Exercise requirements: Where does the word "rotated" show up in the data? Please find each such line and copy it.

(Beginning of Excerpted records)

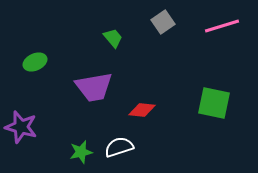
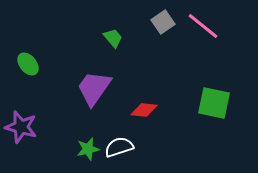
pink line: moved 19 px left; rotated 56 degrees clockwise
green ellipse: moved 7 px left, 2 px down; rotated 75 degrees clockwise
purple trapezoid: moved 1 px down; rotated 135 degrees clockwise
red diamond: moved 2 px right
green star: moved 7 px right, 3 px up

(End of Excerpted records)
(Beginning of Excerpted records)

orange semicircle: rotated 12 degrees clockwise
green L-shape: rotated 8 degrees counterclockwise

(End of Excerpted records)

Answer space:
pink line: moved 19 px left; rotated 56 degrees clockwise
green ellipse: moved 7 px left, 2 px down; rotated 75 degrees clockwise
purple trapezoid: moved 1 px down; rotated 135 degrees clockwise
orange semicircle: rotated 12 degrees clockwise
green L-shape: rotated 8 degrees counterclockwise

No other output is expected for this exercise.